**EXERCISE:**
Where the records below begin, start copying, and stop after the line that contains "white lead pencil"; reproduce every line exactly but omit pictures.

**Object transformation records:**

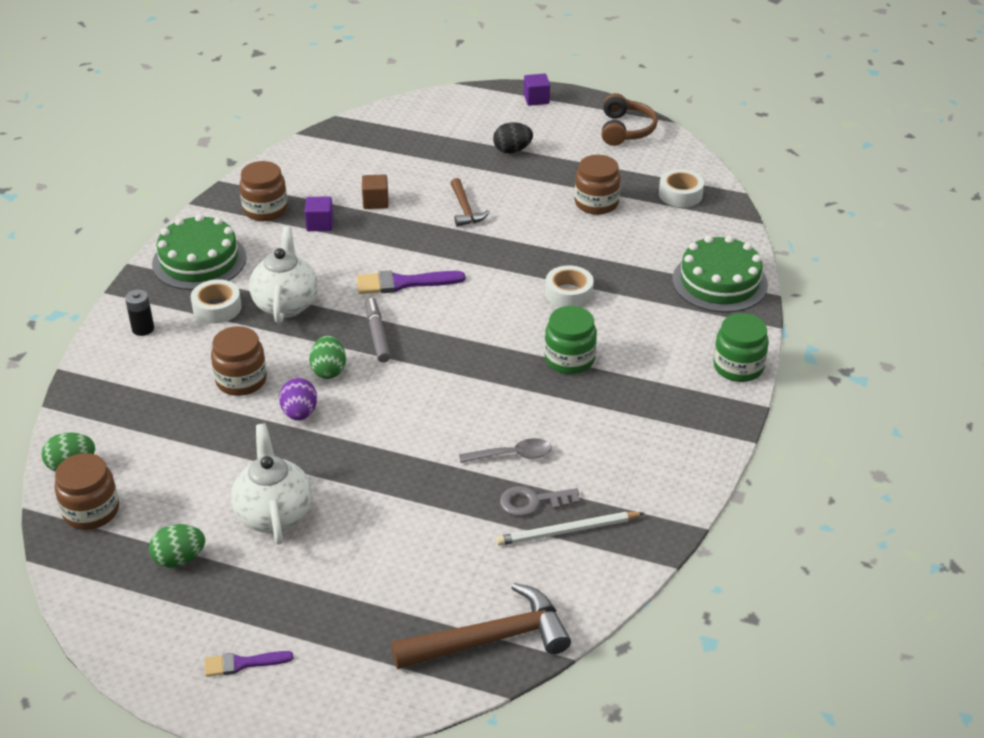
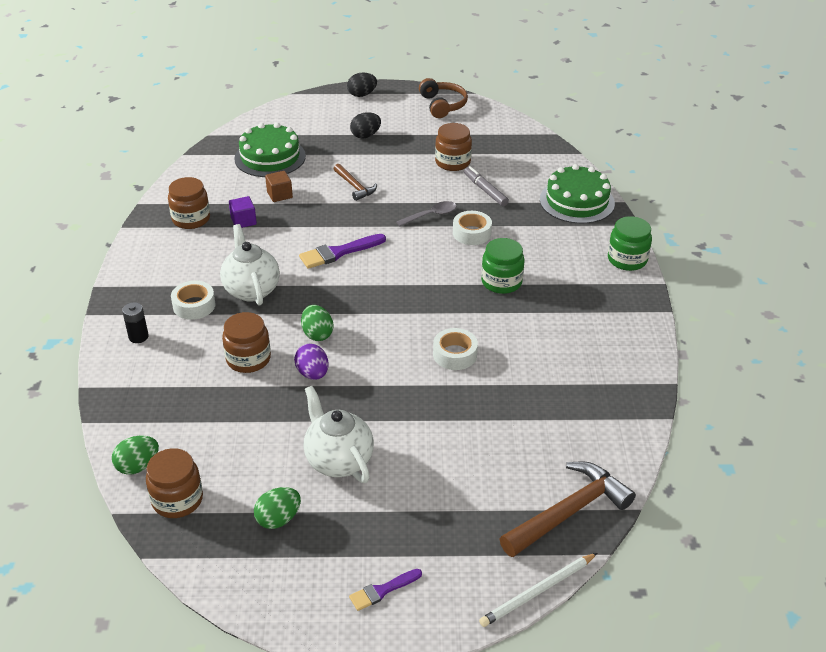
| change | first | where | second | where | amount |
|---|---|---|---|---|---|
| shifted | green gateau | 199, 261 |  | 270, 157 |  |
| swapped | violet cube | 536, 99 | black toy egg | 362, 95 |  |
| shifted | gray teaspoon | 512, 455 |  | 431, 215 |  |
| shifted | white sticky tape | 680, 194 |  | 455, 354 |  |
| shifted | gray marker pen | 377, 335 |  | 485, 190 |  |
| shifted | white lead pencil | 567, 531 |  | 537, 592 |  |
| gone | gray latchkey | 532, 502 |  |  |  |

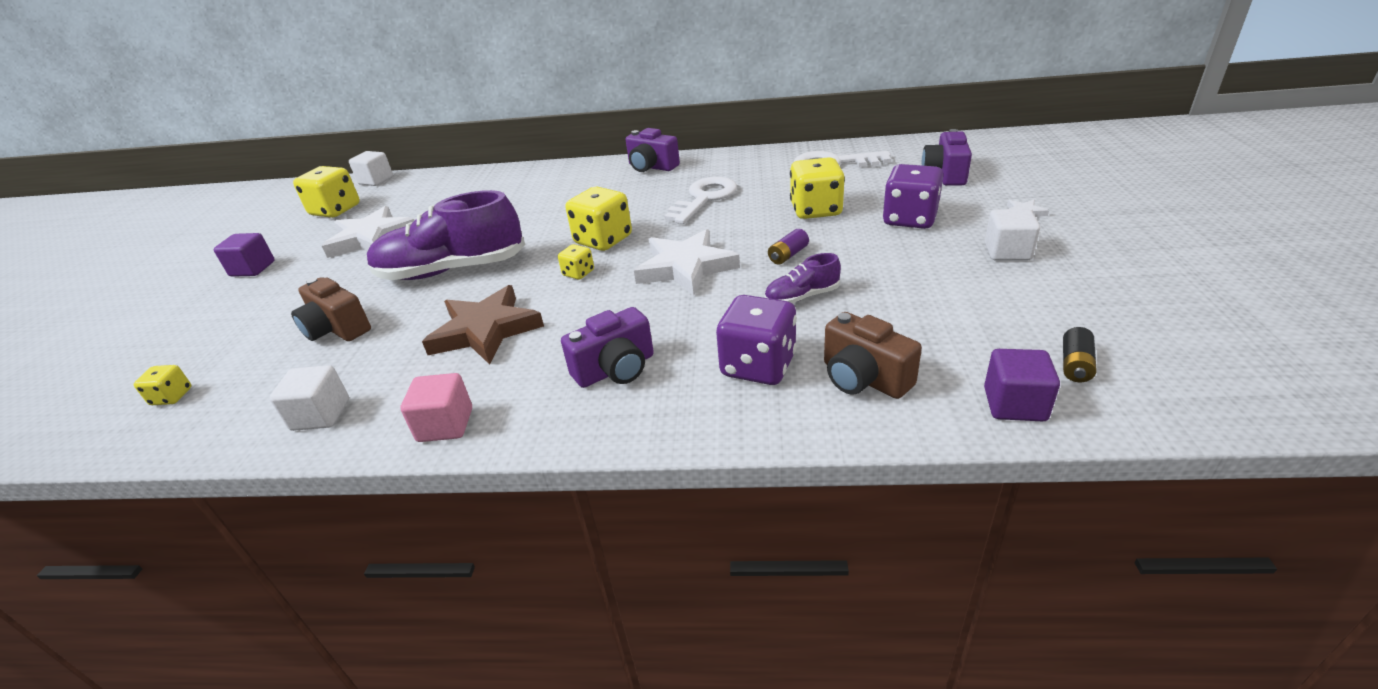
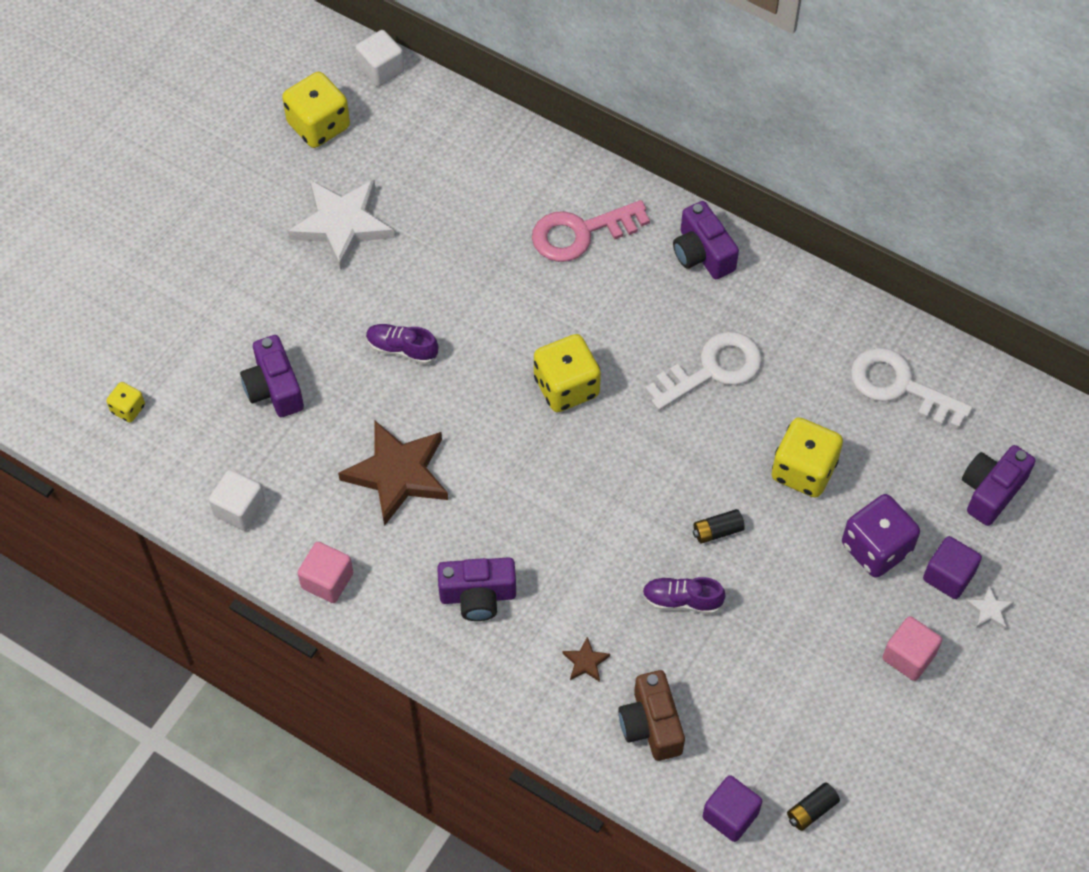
| change | first | where | second | where | amount |
|---|---|---|---|---|---|
| repainted | brown camera | 337, 329 | violet camera | 274, 388 |  |
| scaled | violet sneaker | 452, 270 |  | 402, 349 | x0.46 |
| new |  |  | rosy latchkey | 581, 233 |  |
| swapped | violet dice | 758, 366 | brown five-pointed star | 586, 662 |  |
| repainted | violet power cell | 788, 255 | black power cell | 717, 531 |  |
| repainted | white cube | 1007, 252 | rosy cube | 908, 656 |  |
| shifted | violet cube | 253, 269 |  | 948, 576 |  |
| gone | bright yellow dice | 578, 273 |  |  |  |
| gone | white five-pointed star | 685, 267 |  |  |  |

**SOLUTION:**
| change | first | where | second | where | amount |
|---|---|---|---|---|---|
| shifted | green gateau | 199, 261 |  | 270, 157 |  |
| swapped | violet cube | 536, 99 | black toy egg | 362, 95 |  |
| shifted | gray teaspoon | 512, 455 |  | 431, 215 |  |
| shifted | white sticky tape | 680, 194 |  | 455, 354 |  |
| shifted | gray marker pen | 377, 335 |  | 485, 190 |  |
| shifted | white lead pencil | 567, 531 |  | 537, 592 |  |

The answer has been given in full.